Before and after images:
----

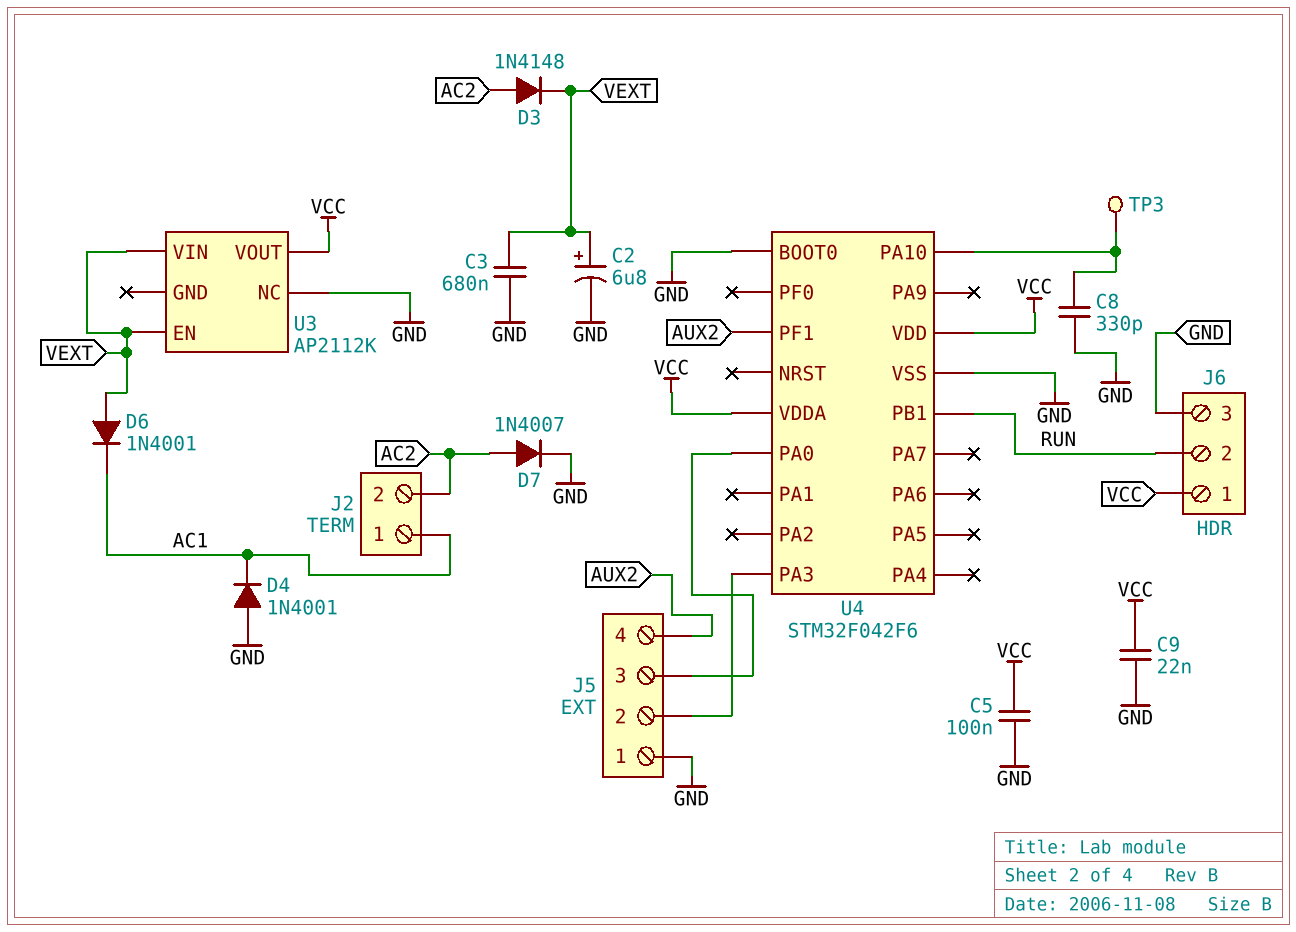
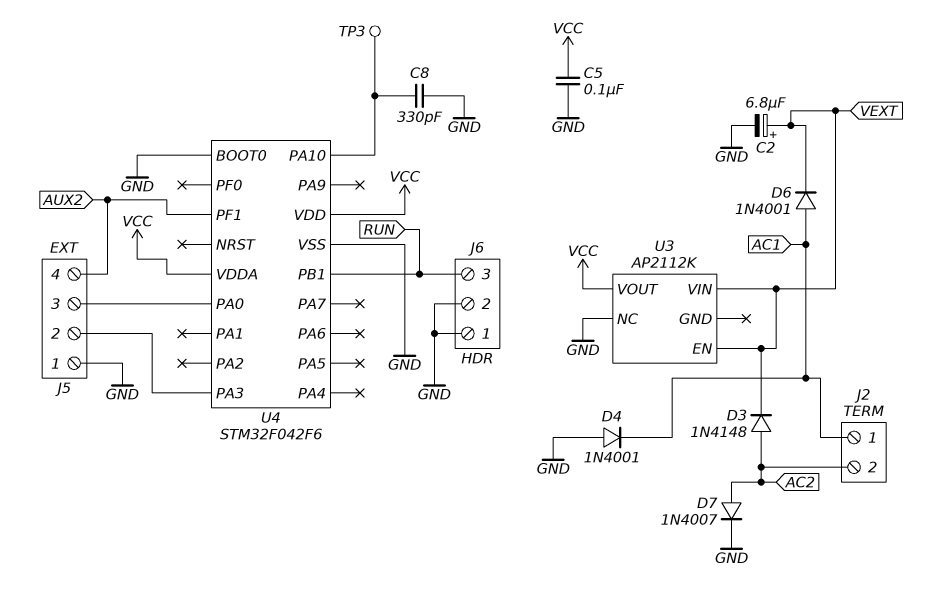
C3: 680nF (GND, VEXT) -> none
C9: 22nF (GND, VCC) -> none
D6: diode 1N4001 (A VEXT, K AC1) -> diode 1N4001 (A AC1, K VEXT)
J6 pin 1: VCC -> GND
J6 pin 2: RUN -> GND
J6 pin 3: GND -> RUN

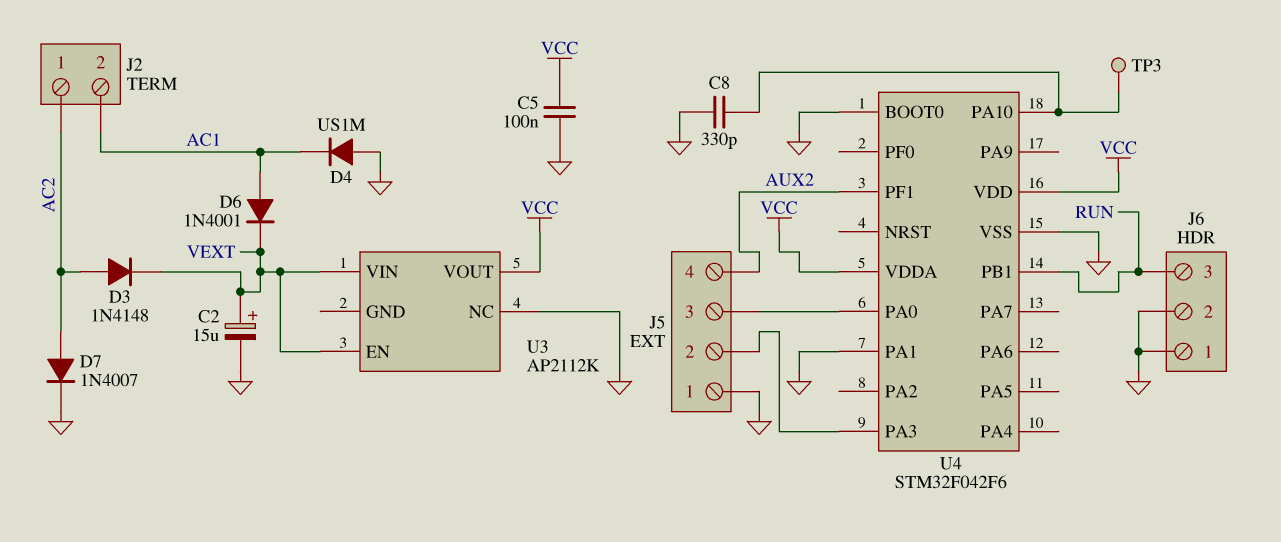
C2: 6.8uF (plus VEXT, minus GND) -> 15uF (plus VEXT, minus GND)
D4: diode 1N4001 (A GND, K AC1) -> diode US1M (A GND, K AC1)
J2 pin 1: AC1 -> AC2
J2 pin 2: AC2 -> AC1
U4 pin PA1: none -> GND

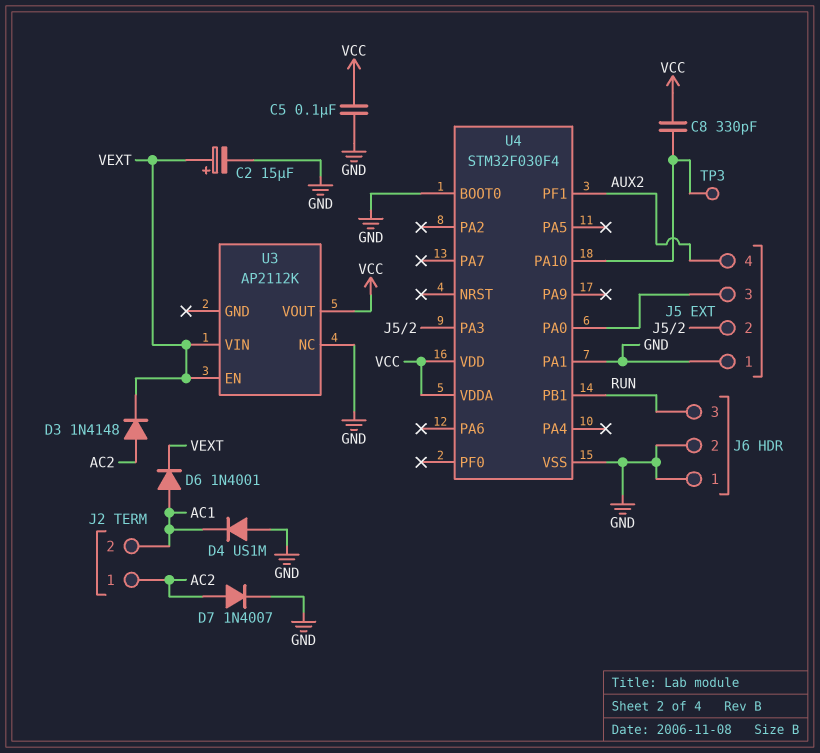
C8: 330pF (GND, U4/PA10) -> 330pF (U4/PA10, VCC)
U4: STM32F042F6 -> STM32F030F4

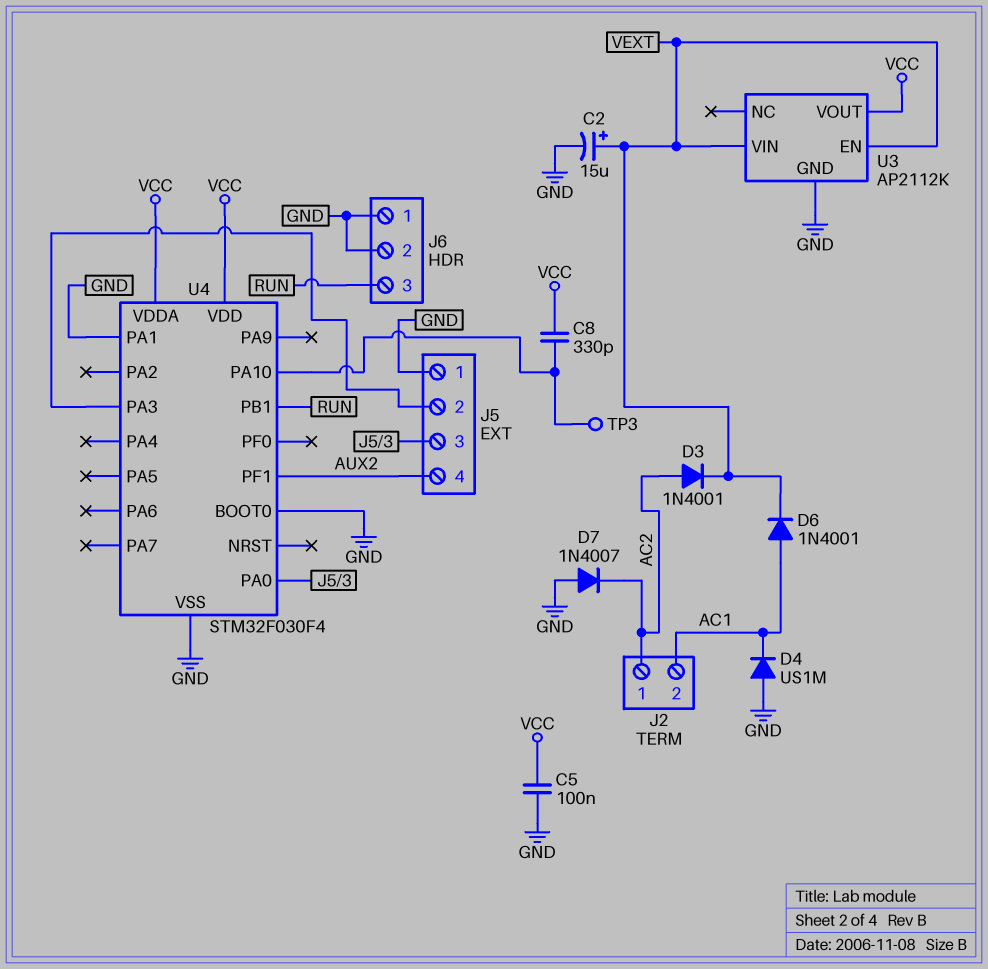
D3: diode 1N4148 (A AC2, K VEXT) -> diode 1N4001 (A AC2, K VEXT)
D7: diode 1N4007 (A AC2, K GND) -> diode 1N4007 (A GND, K AC2)
U3 pin GND: none -> GND
U3 pin NC: GND -> none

----

• **About this exercise**
The reply must hold each line of the records verbatim and no pictures.

• **Task output**
C3: 680nF (GND, VEXT) -> none
C9: 22nF (GND, VCC) -> none
D6: diode 1N4001 (A VEXT, K AC1) -> diode 1N4001 (A AC1, K VEXT)
J6 pin 1: VCC -> GND
J6 pin 2: RUN -> GND
J6 pin 3: GND -> RUN

C2: 6.8uF (plus VEXT, minus GND) -> 15uF (plus VEXT, minus GND)
D4: diode 1N4001 (A GND, K AC1) -> diode US1M (A GND, K AC1)
J2 pin 1: AC1 -> AC2
J2 pin 2: AC2 -> AC1
U4 pin PA1: none -> GND

C8: 330pF (GND, U4/PA10) -> 330pF (U4/PA10, VCC)
U4: STM32F042F6 -> STM32F030F4

D3: diode 1N4148 (A AC2, K VEXT) -> diode 1N4001 (A AC2, K VEXT)
D7: diode 1N4007 (A AC2, K GND) -> diode 1N4007 (A GND, K AC2)
U3 pin GND: none -> GND
U3 pin NC: GND -> none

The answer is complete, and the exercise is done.